(Records from a data collection)
# # # # # # #
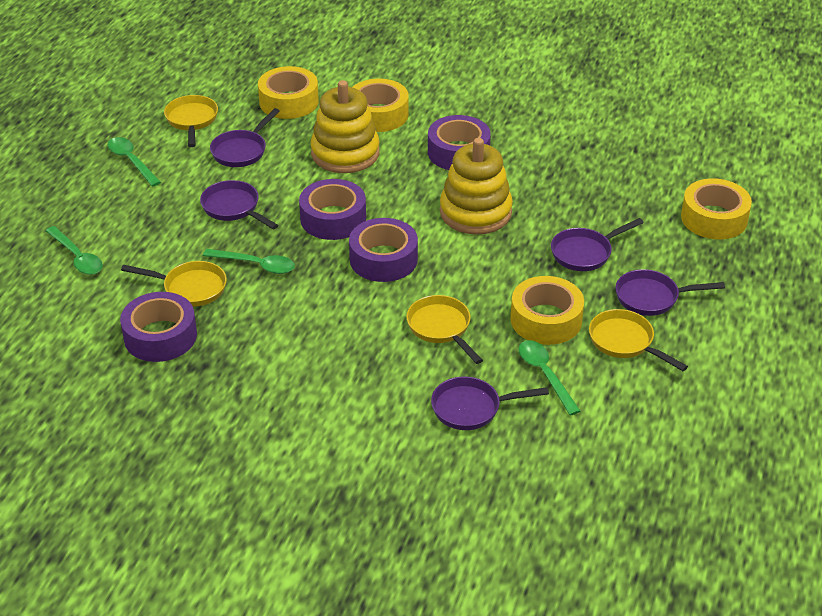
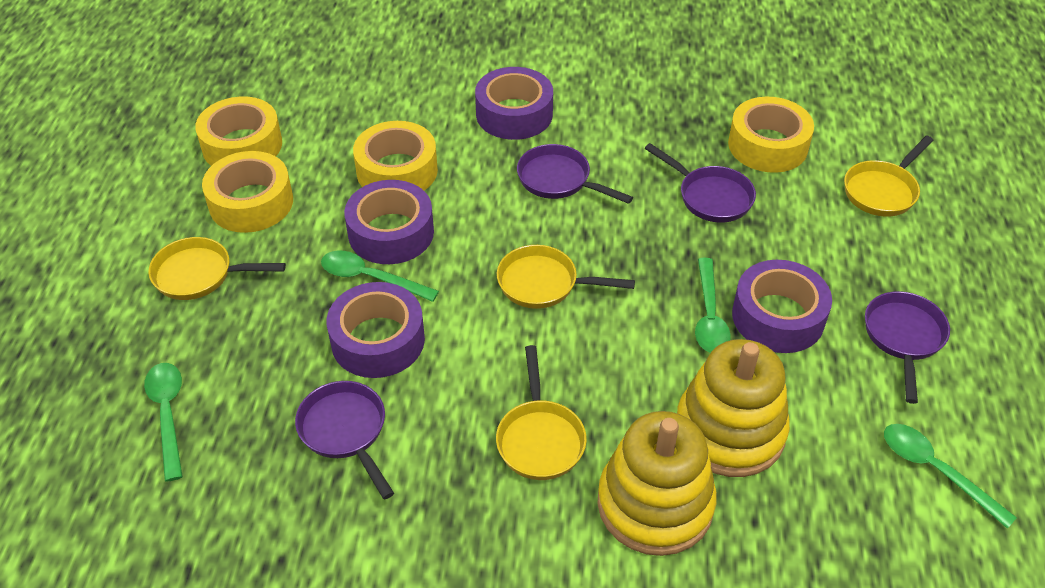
purple pan: 5 -> 4

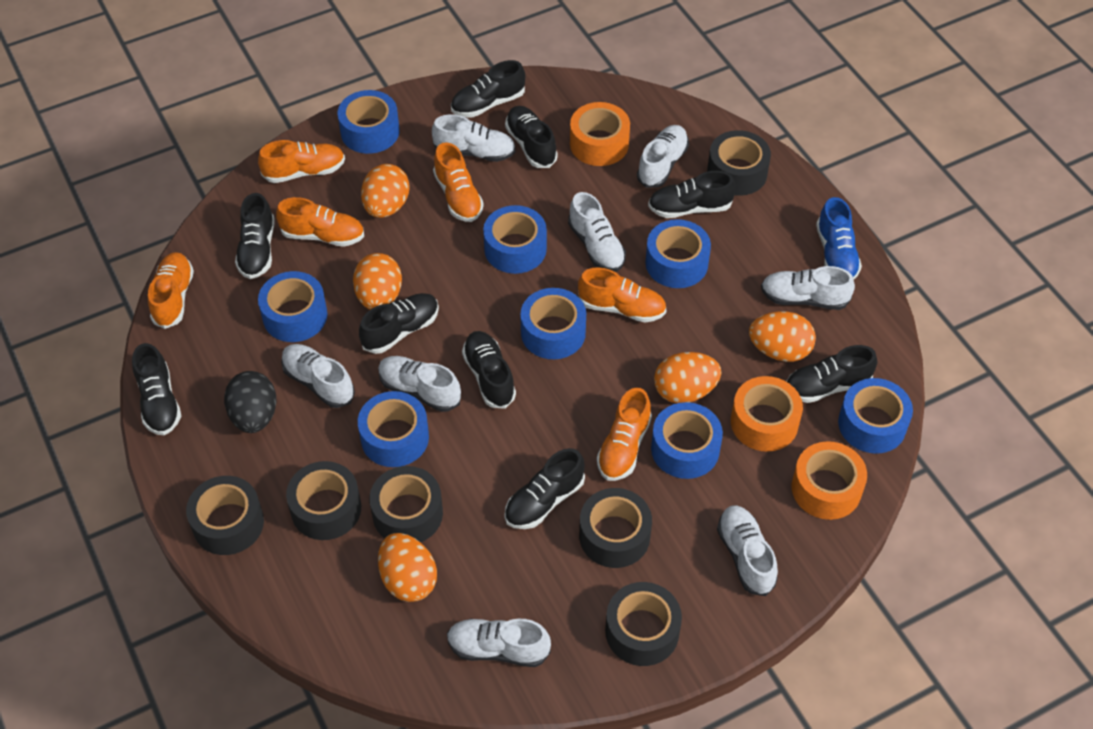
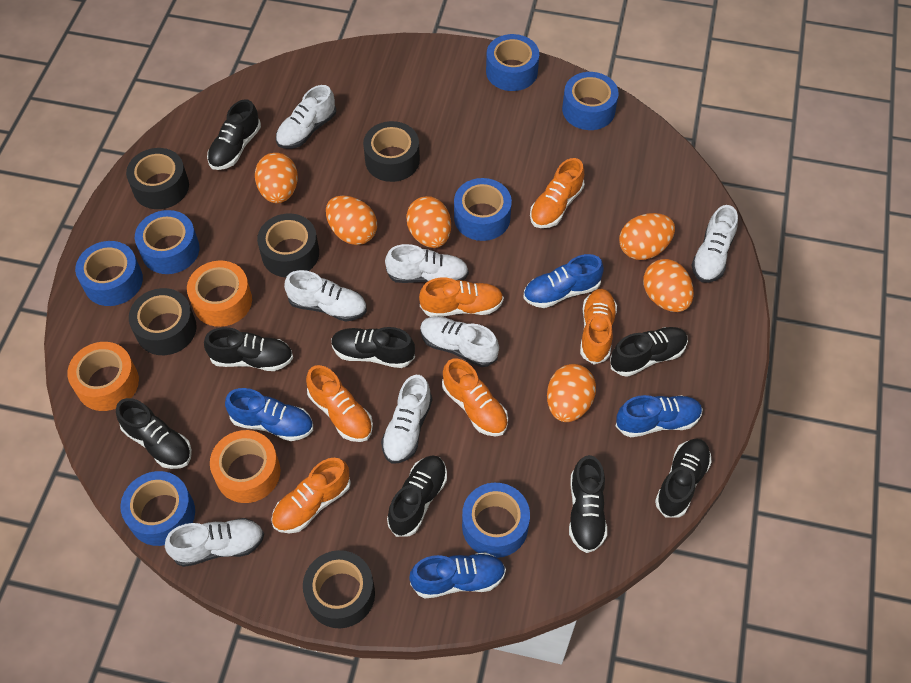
black egg: 1 -> 0
black shoe: 9 -> 8
black tape: 6 -> 5
blue shoe: 1 -> 4
blue tape: 8 -> 7
orange egg: 5 -> 6
white shoe: 8 -> 7

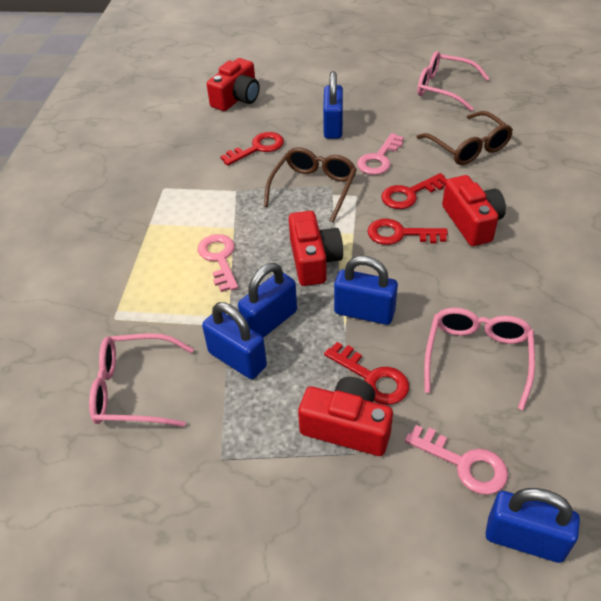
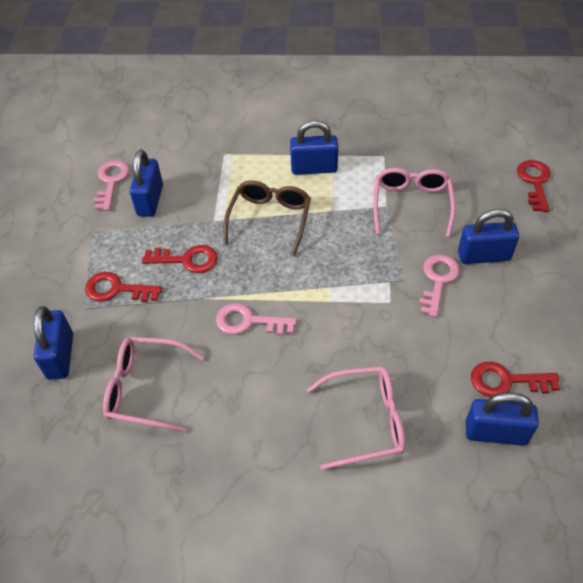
brown glasses: 2 -> 1
red camera: 4 -> 0

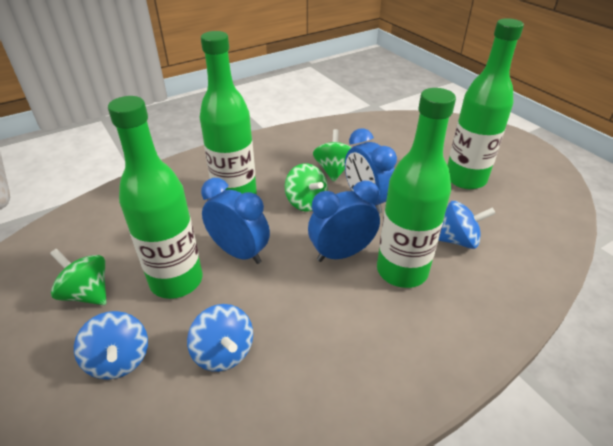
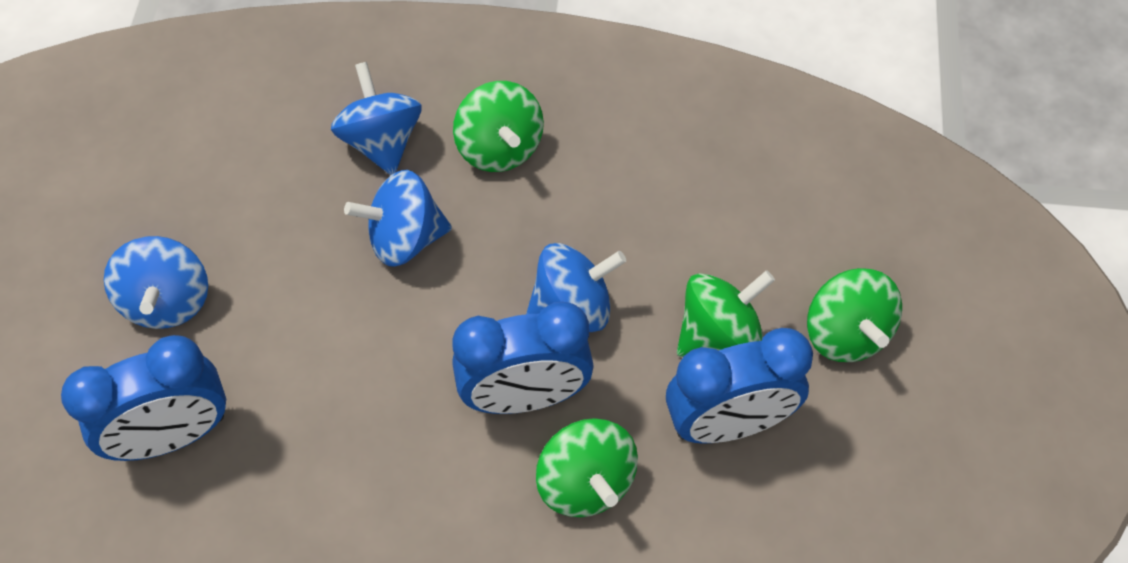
blue spinning top: 3 -> 4
green bottle: 4 -> 0
green spinning top: 3 -> 4

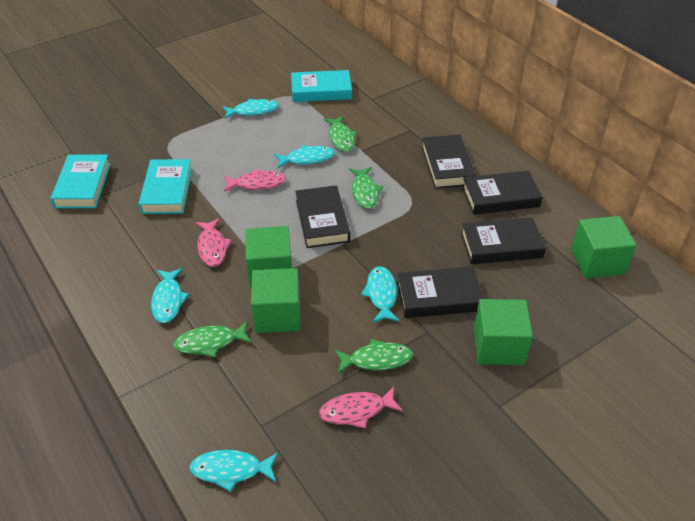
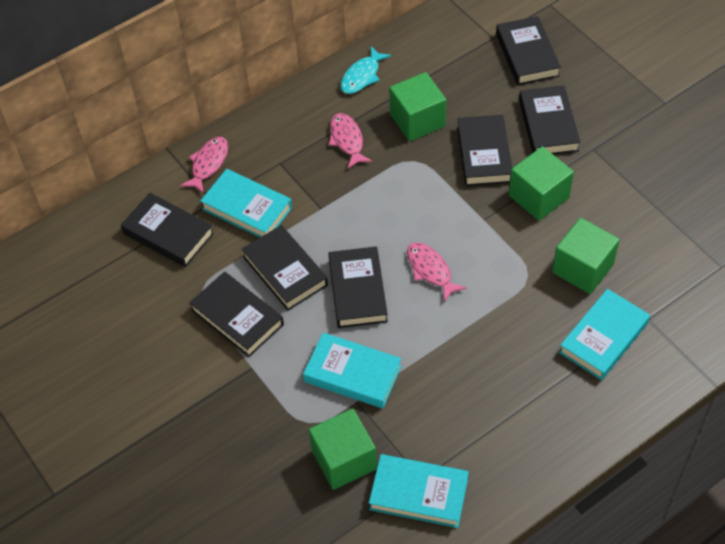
black book: 5 -> 7
green fish: 4 -> 0
turquoise book: 3 -> 4
turquoise fish: 5 -> 1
# # # # # # #
**ASSIGNMENT**
Only the text of the records is to be reproduced exactly; skip the pictures.

**YOUR RESPONSE**
purple pan: 5 -> 4

black egg: 1 -> 0
black shoe: 9 -> 8
black tape: 6 -> 5
blue shoe: 1 -> 4
blue tape: 8 -> 7
orange egg: 5 -> 6
white shoe: 8 -> 7

brown glasses: 2 -> 1
red camera: 4 -> 0

blue spinning top: 3 -> 4
green bottle: 4 -> 0
green spinning top: 3 -> 4

black book: 5 -> 7
green fish: 4 -> 0
turquoise book: 3 -> 4
turquoise fish: 5 -> 1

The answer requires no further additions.